[Records from a collection]
★ ★ ★ ★
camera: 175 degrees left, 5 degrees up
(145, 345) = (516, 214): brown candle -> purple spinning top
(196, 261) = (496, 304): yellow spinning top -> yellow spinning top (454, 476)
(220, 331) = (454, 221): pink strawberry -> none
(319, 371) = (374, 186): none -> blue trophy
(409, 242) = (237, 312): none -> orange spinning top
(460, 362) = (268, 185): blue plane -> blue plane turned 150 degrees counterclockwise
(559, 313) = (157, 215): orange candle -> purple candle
★ ★ ★ ★
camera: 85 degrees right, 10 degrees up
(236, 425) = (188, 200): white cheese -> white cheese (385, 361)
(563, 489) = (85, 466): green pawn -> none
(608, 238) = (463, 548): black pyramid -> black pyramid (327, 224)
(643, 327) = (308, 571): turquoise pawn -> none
★ ★ ★ ★
■ **Work task**
Return exactly, and only, the lines above starting at the line that contains "(563, 489) = (85, 466): green pawn -> none" and ending at the line that contains "(643, 327) = (308, 571): turquoise".

■ **Answer box**
(563, 489) = (85, 466): green pawn -> none
(608, 238) = (463, 548): black pyramid -> black pyramid (327, 224)
(643, 327) = (308, 571): turquoise pawn -> none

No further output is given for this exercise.